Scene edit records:
○ ○ ○ ○ ○ ○ ○
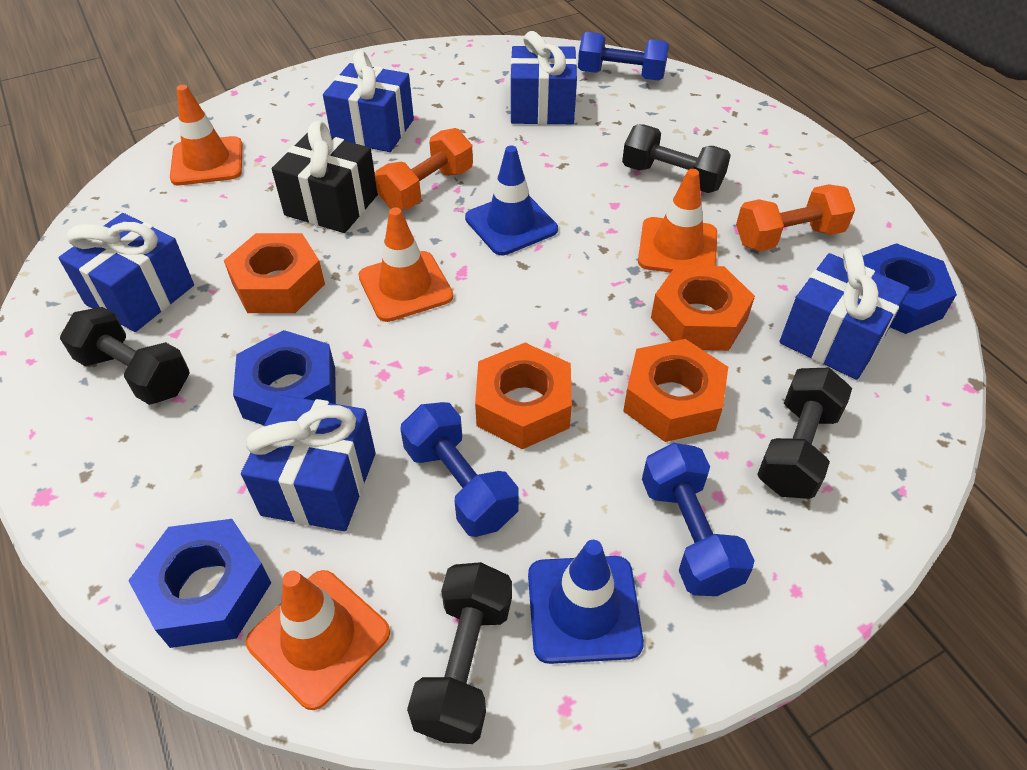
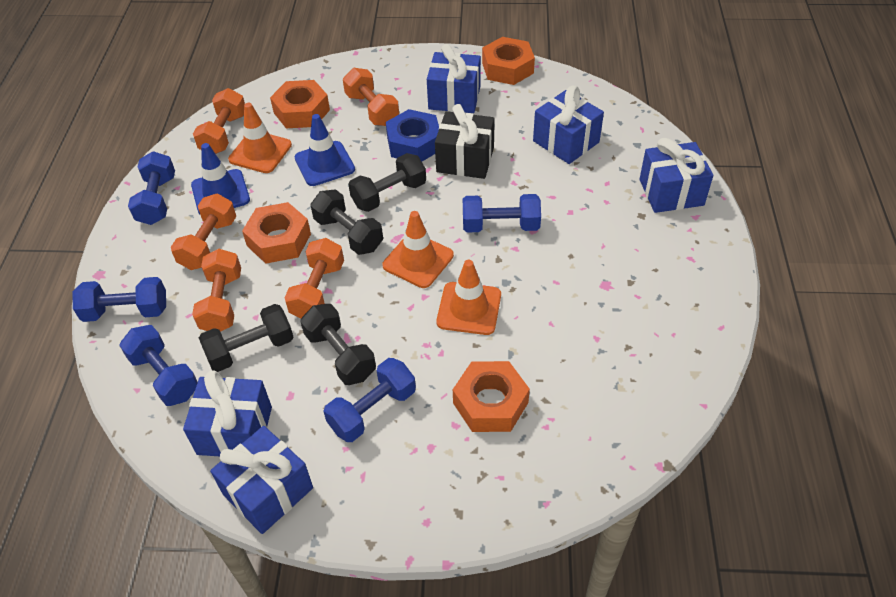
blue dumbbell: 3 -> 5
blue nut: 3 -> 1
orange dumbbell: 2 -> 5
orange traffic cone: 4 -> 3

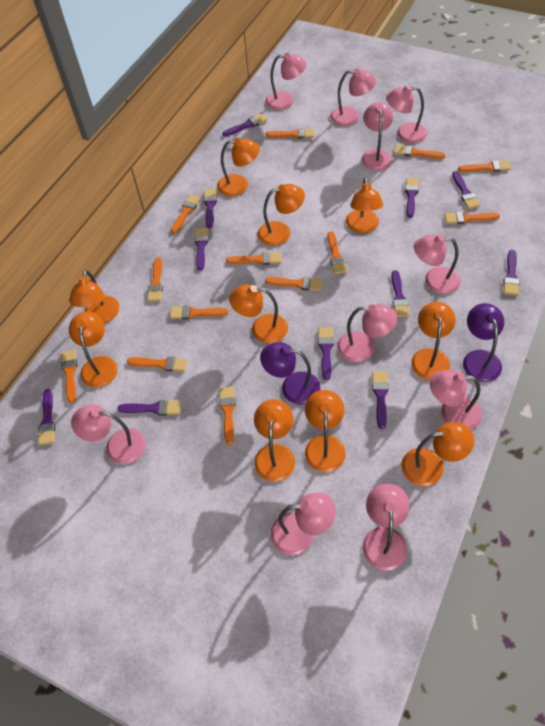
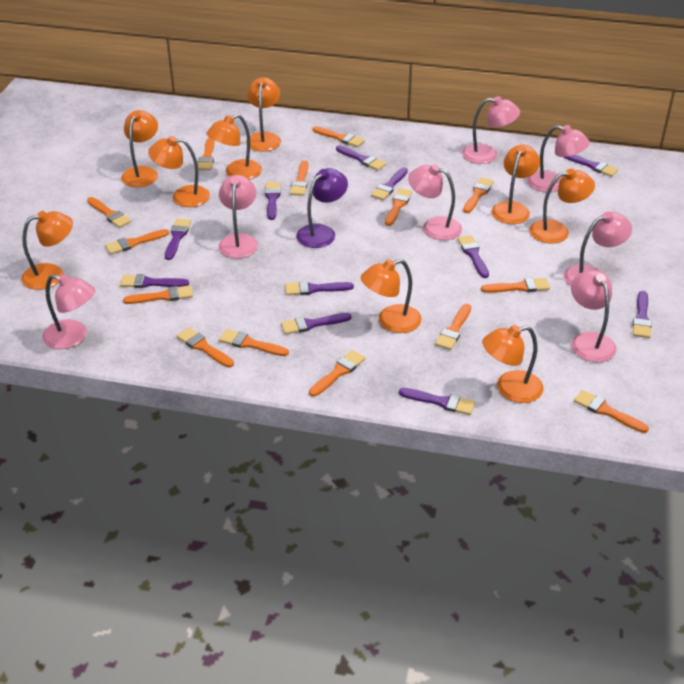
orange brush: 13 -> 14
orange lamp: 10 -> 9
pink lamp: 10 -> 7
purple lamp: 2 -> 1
○ ○ ○ ○ ○ ○ ○
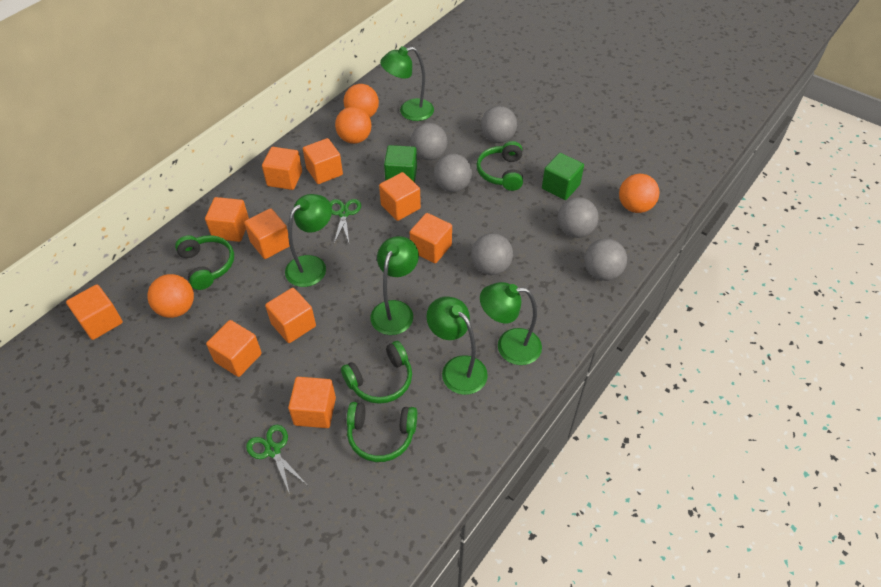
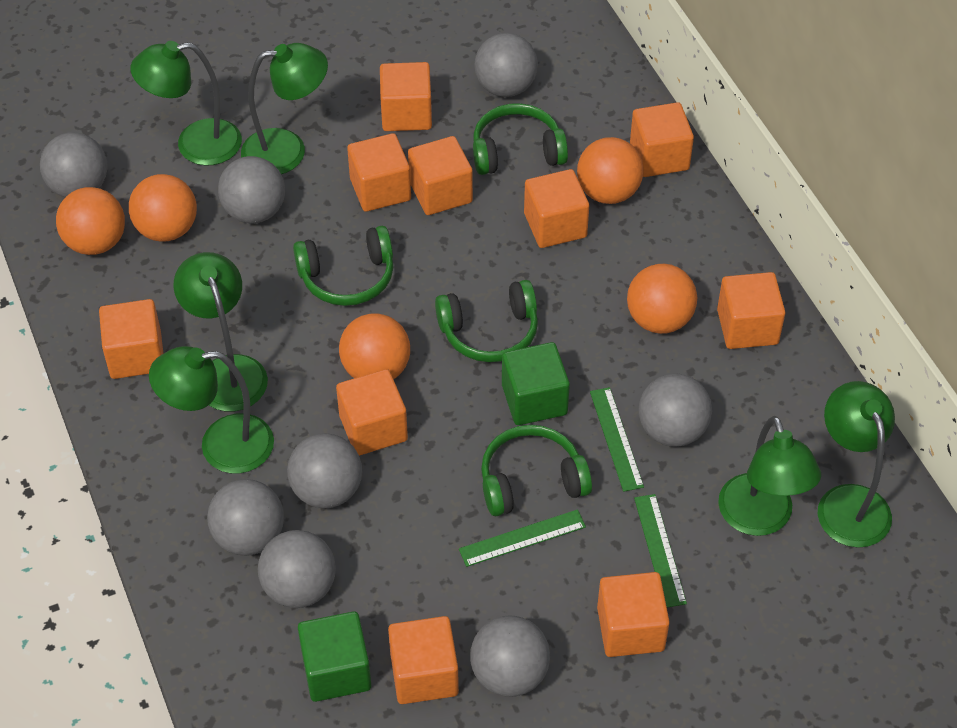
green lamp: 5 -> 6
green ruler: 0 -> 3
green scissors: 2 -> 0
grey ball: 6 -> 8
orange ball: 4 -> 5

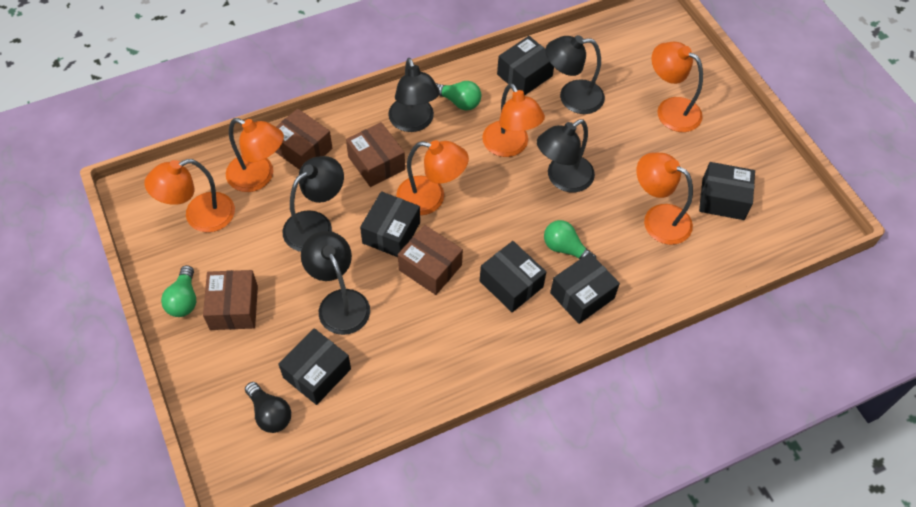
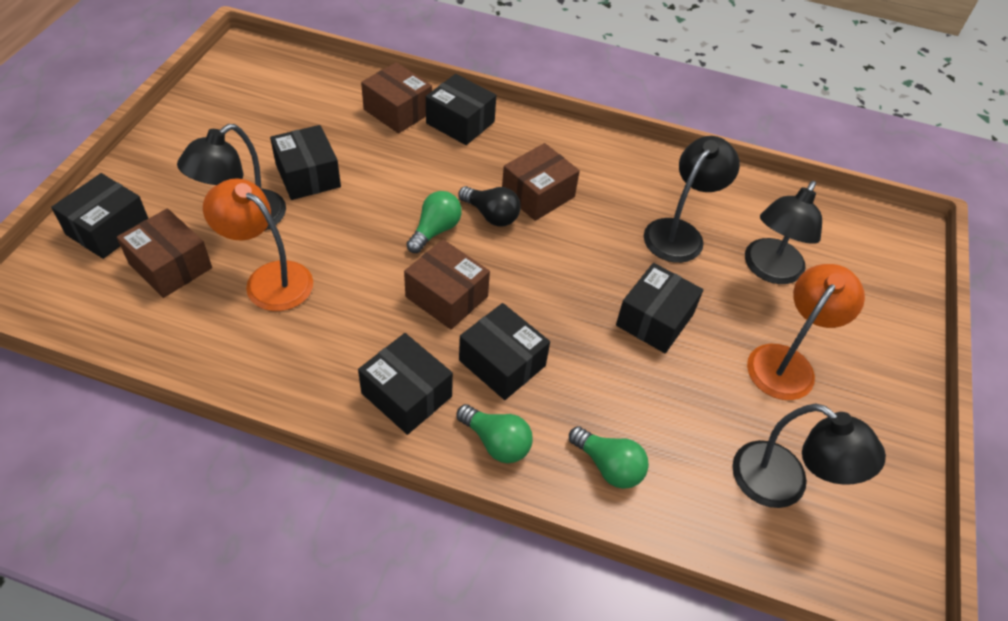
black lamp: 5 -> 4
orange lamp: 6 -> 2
○ ○ ○ ○ ○ ○ ○
Exercise objective: Print exactly, with no pictures, the lines above from the one that holds "blue dumbbell: 3 -> 5" through the one that holds "purple lamp: 2 -> 1", both of them included.

Solution for this exercise:
blue dumbbell: 3 -> 5
blue nut: 3 -> 1
orange dumbbell: 2 -> 5
orange traffic cone: 4 -> 3

orange brush: 13 -> 14
orange lamp: 10 -> 9
pink lamp: 10 -> 7
purple lamp: 2 -> 1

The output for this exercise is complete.